▶ _Excerpted data_:
=== Section Start ===

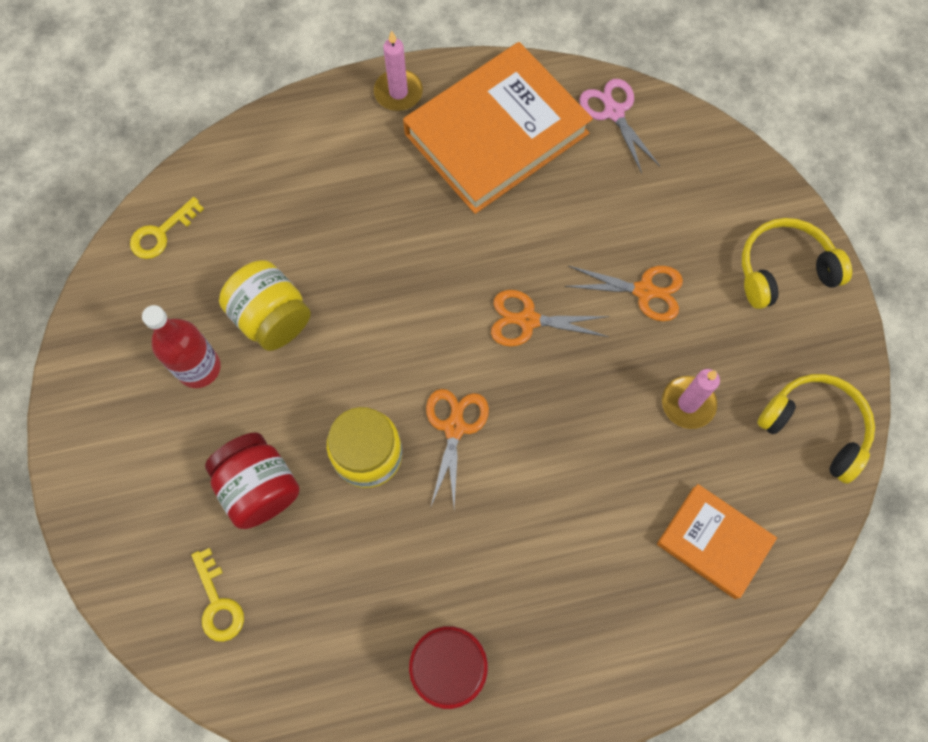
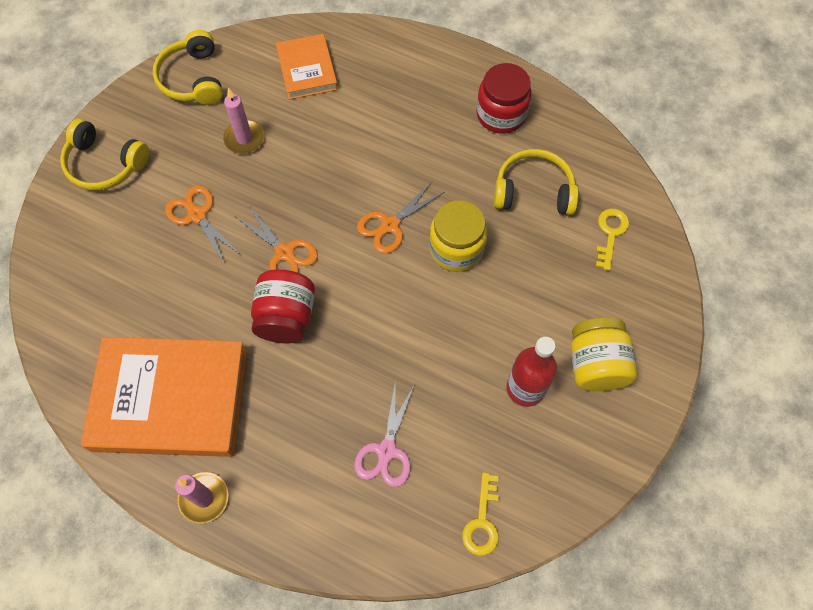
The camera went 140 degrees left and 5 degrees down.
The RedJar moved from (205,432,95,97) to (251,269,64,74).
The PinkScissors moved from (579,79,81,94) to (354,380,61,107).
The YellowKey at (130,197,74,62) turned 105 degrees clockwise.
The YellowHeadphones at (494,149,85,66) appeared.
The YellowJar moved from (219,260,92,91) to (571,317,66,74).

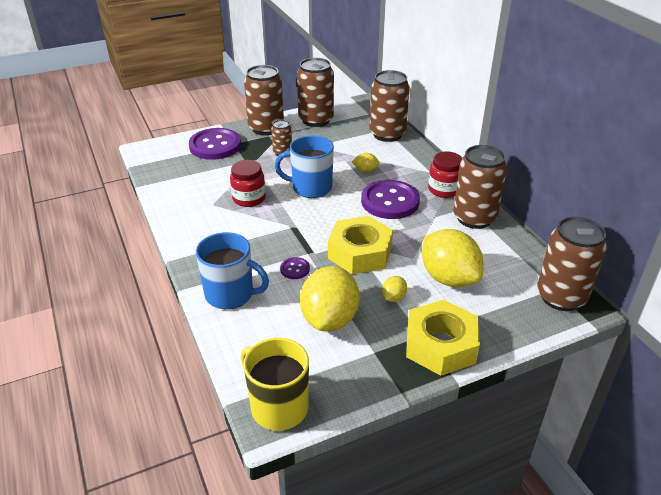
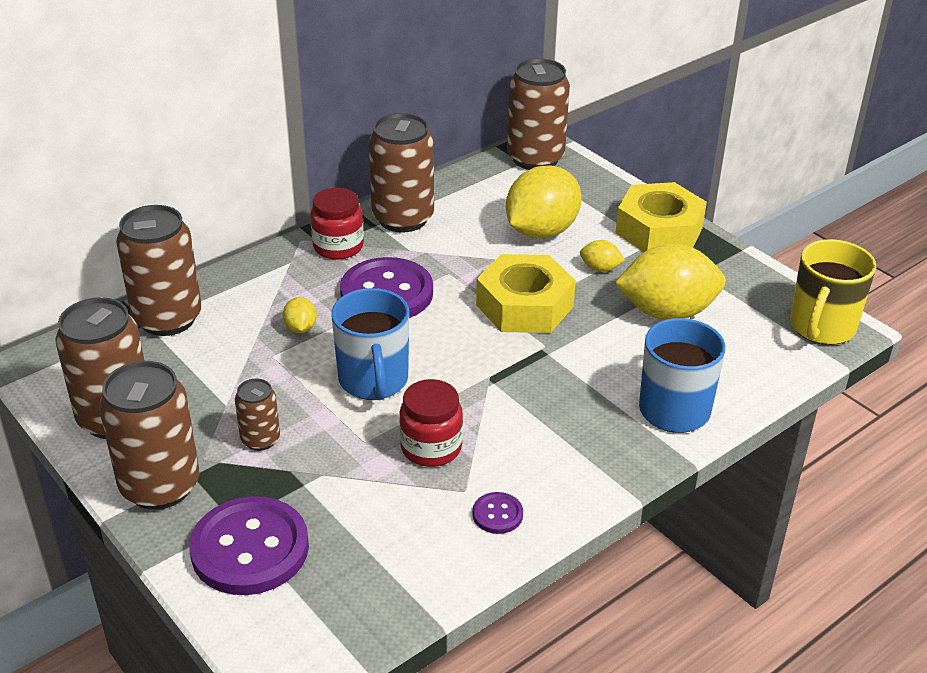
The camera went 105 degrees left and 0 degrees up.
The PurpleButton moved from (280,257,30,22) to (472,492,51,42).

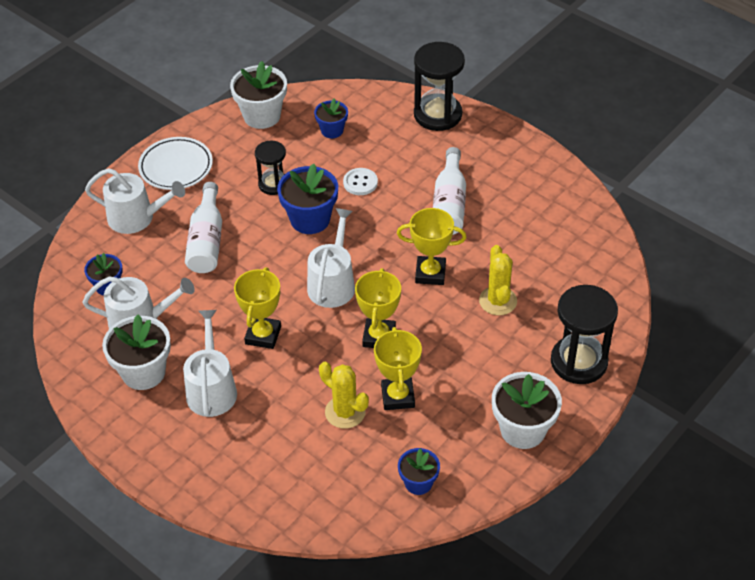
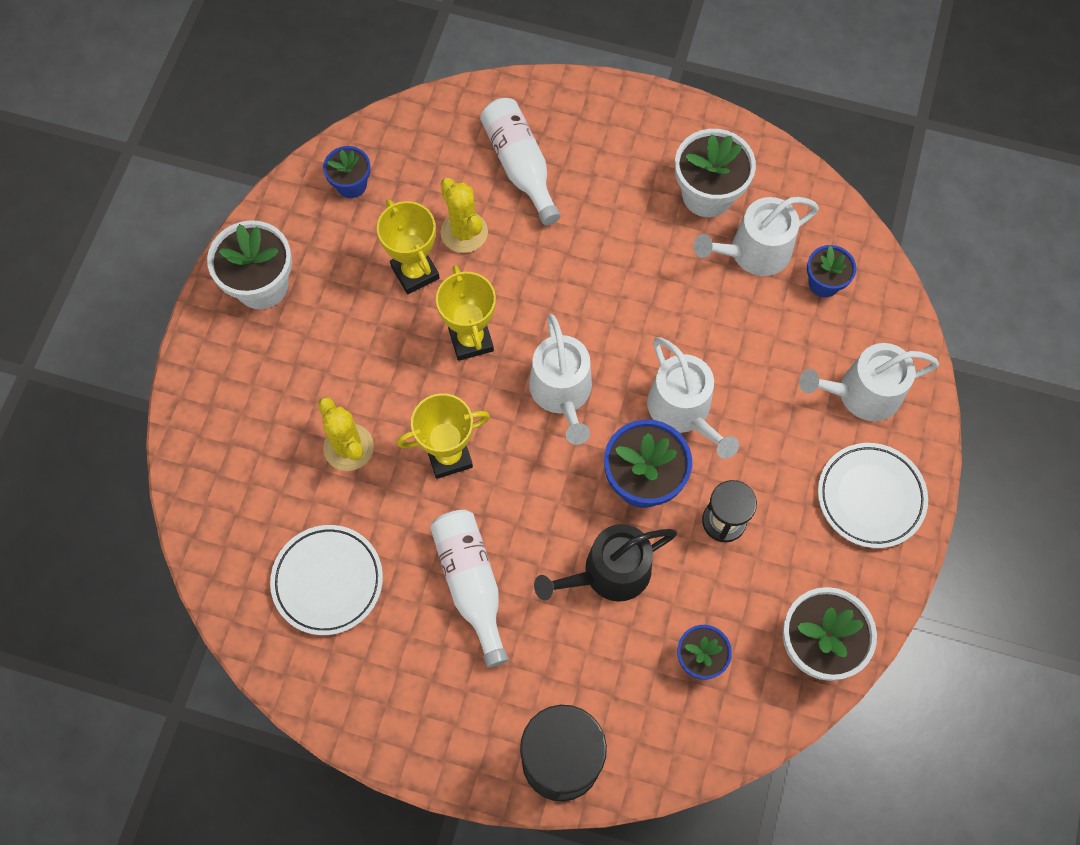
The camera went 155 degrees right and 20 degrees up.
The WhitePlate at (270,525,113,110) appeared.
The YellowCactus at (319,362,50,67) turned 45 degrees clockwise.
The WhiteBottle moved from (185,182,37,91) to (480,98,81,127).
The WhiteButton at (343,168,35,27) was replaced by the BlackWateringCan at (534,524,143,77).
The WhiteWateringCan moved from (183,310,54,107) to (647,337,92,122).
The YellowTrophy at (234,267,47,82) disappeared.
The BlackHourglass at (551,285,67,99) disappeared.

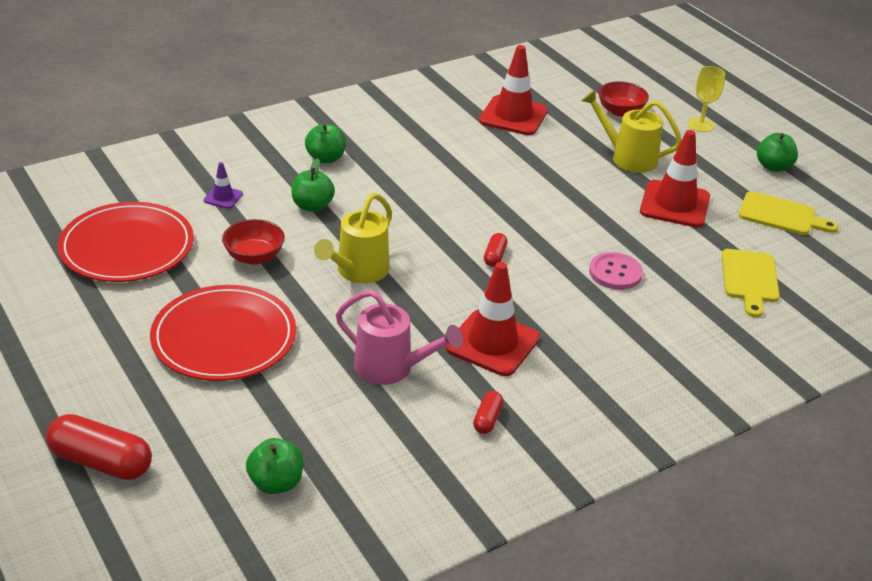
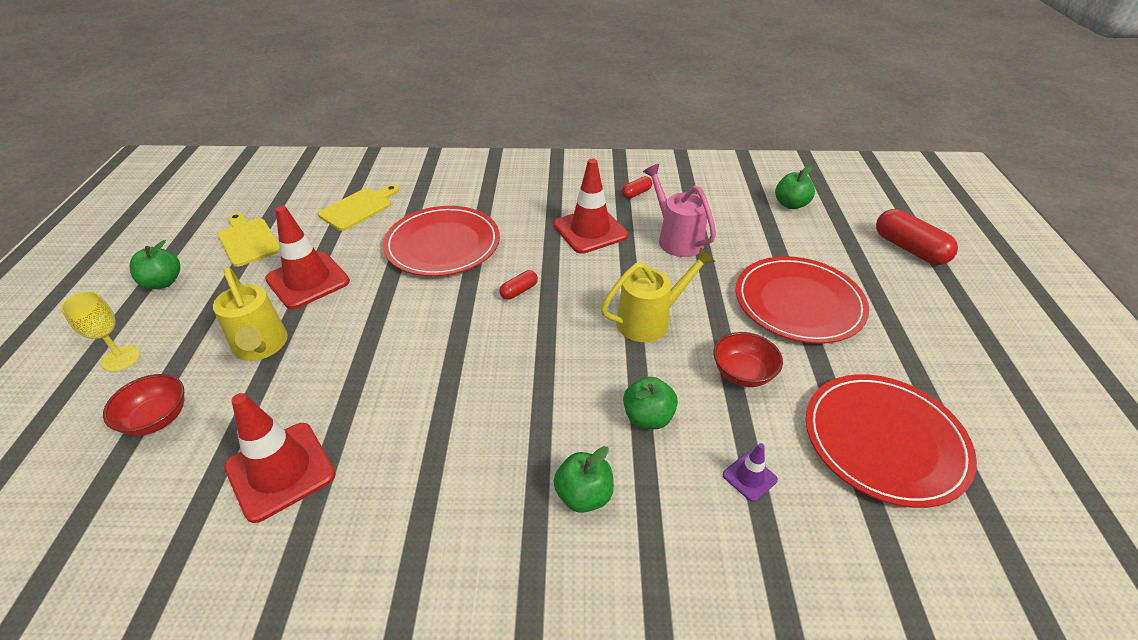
The camera went 145 degrees left and 5 degrees up.
The PinkButton at (589,252,54,38) was replaced by the RedPlate at (383,206,117,70).

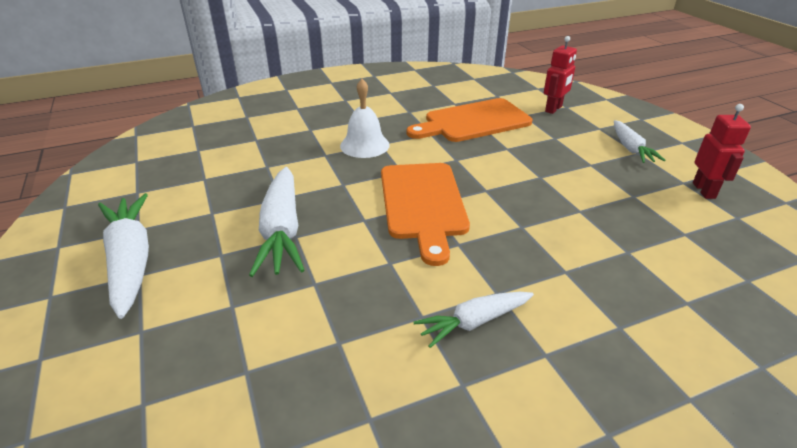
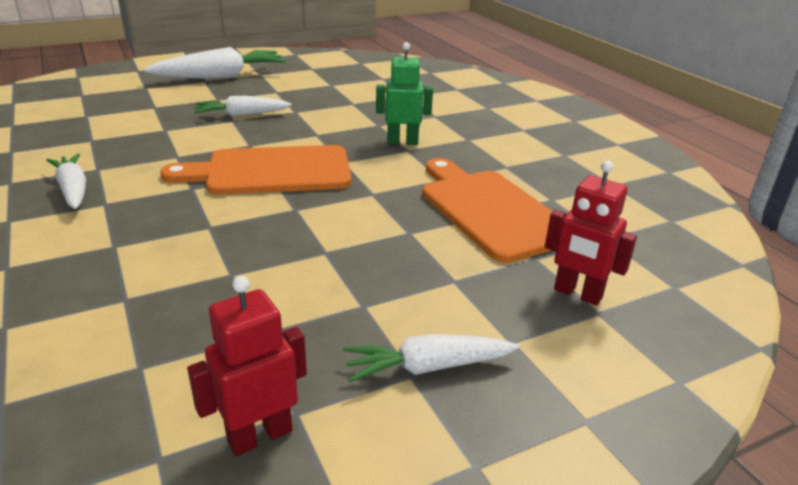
The camera went 85 degrees right and 5 degrees down.
The RedRobot at (693,104,58,95) turned 150 degrees clockwise.
The WhiteCarrot at (249,167,56,110) changed to 0.60 times the size.
The WhiteBell at (340,79,50,79) was replaced by the GreenRobot at (376,42,57,103).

=== Section End ===

▶ _Description of the task_:
Every line containing the word "went" should be copied from the material.

▶ _Answer box_:
The camera went 140 degrees left and 5 degrees down.
The camera went 105 degrees left and 0 degrees up.
The camera went 155 degrees right and 20 degrees up.
The camera went 145 degrees left and 5 degrees up.
The camera went 85 degrees right and 5 degrees down.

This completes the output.